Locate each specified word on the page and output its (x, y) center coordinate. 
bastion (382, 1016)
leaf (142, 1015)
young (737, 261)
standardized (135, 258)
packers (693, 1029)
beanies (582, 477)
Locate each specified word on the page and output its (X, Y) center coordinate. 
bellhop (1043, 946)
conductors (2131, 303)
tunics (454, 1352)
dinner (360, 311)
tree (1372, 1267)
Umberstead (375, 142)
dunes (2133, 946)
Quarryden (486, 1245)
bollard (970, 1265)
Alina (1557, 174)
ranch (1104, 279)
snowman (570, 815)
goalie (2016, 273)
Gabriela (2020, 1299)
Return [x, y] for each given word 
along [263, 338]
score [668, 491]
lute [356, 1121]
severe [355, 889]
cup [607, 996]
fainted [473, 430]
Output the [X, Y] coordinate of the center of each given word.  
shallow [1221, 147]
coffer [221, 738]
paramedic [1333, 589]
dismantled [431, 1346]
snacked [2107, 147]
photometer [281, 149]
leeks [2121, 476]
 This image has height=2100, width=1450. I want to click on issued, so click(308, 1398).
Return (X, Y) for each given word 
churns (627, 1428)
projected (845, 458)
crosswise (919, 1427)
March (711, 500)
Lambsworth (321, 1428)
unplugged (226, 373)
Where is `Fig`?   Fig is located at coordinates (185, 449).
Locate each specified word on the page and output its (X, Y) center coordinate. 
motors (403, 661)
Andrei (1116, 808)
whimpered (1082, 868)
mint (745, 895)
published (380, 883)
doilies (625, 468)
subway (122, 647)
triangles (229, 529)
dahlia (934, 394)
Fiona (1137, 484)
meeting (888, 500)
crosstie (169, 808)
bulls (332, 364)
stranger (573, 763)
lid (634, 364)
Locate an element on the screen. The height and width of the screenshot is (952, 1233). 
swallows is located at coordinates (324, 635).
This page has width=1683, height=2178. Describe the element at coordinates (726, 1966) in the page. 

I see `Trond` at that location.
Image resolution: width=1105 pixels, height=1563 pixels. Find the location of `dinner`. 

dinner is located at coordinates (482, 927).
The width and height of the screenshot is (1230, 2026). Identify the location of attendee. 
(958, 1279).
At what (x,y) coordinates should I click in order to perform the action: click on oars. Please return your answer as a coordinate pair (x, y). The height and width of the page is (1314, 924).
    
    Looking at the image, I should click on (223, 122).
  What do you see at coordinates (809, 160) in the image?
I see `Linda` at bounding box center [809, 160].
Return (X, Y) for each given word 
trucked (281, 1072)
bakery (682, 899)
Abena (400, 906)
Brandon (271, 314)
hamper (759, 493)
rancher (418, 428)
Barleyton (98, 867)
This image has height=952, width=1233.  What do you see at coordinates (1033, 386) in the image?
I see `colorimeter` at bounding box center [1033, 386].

Job>
Transcribe the listing above line for line, changing nothing.

Solution to the problem>
Locate each specified word on the page and output its (x, y) center coordinate. 
bastion (382, 1016)
leaf (142, 1015)
young (737, 261)
standardized (135, 258)
packers (693, 1029)
beanies (582, 477)
Locate each specified word on the page and output its (X, Y) center coordinate. 
bellhop (1043, 946)
conductors (2131, 303)
tunics (454, 1352)
dinner (360, 311)
tree (1372, 1267)
Umberstead (375, 142)
dunes (2133, 946)
Quarryden (486, 1245)
bollard (970, 1265)
Alina (1557, 174)
ranch (1104, 279)
snowman (570, 815)
goalie (2016, 273)
Gabriela (2020, 1299)
Return [x, y] for each given word 
along [263, 338]
score [668, 491]
lute [356, 1121]
severe [355, 889]
cup [607, 996]
fainted [473, 430]
Output the [X, Y] coordinate of the center of each given word.  
shallow [1221, 147]
coffer [221, 738]
paramedic [1333, 589]
dismantled [431, 1346]
snacked [2107, 147]
photometer [281, 149]
leeks [2121, 476]
 This image has height=2100, width=1450. I want to click on issued, so click(308, 1398).
Return (X, Y) for each given word 
churns (627, 1428)
projected (845, 458)
crosswise (919, 1427)
March (711, 500)
Lambsworth (321, 1428)
unplugged (226, 373)
Where is `Fig`?   Fig is located at coordinates (185, 449).
Locate each specified word on the page and output its (X, Y) center coordinate. 
motors (403, 661)
Andrei (1116, 808)
whimpered (1082, 868)
mint (745, 895)
published (380, 883)
doilies (625, 468)
subway (122, 647)
triangles (229, 529)
dahlia (934, 394)
Fiona (1137, 484)
meeting (888, 500)
crosstie (169, 808)
bulls (332, 364)
stranger (573, 763)
lid (634, 364)
Locate an element on the screen. The height and width of the screenshot is (952, 1233). 
swallows is located at coordinates (324, 635).
This page has width=1683, height=2178. Describe the element at coordinates (726, 1966) in the page. 

I see `Trond` at that location.
Image resolution: width=1105 pixels, height=1563 pixels. Find the location of `dinner`. 

dinner is located at coordinates (482, 927).
The width and height of the screenshot is (1230, 2026). Identify the location of attendee. 
(958, 1279).
At what (x,y) coordinates should I click in order to perform the action: click on oars. Please return your answer as a coordinate pair (x, y). The height and width of the page is (1314, 924).
    
    Looking at the image, I should click on (223, 122).
  What do you see at coordinates (809, 160) in the image?
I see `Linda` at bounding box center [809, 160].
Return (X, Y) for each given word 
trucked (281, 1072)
bakery (682, 899)
Abena (400, 906)
Brandon (271, 314)
hamper (759, 493)
rancher (418, 428)
Barleyton (98, 867)
This image has height=952, width=1233.  What do you see at coordinates (1033, 386) in the image?
I see `colorimeter` at bounding box center [1033, 386].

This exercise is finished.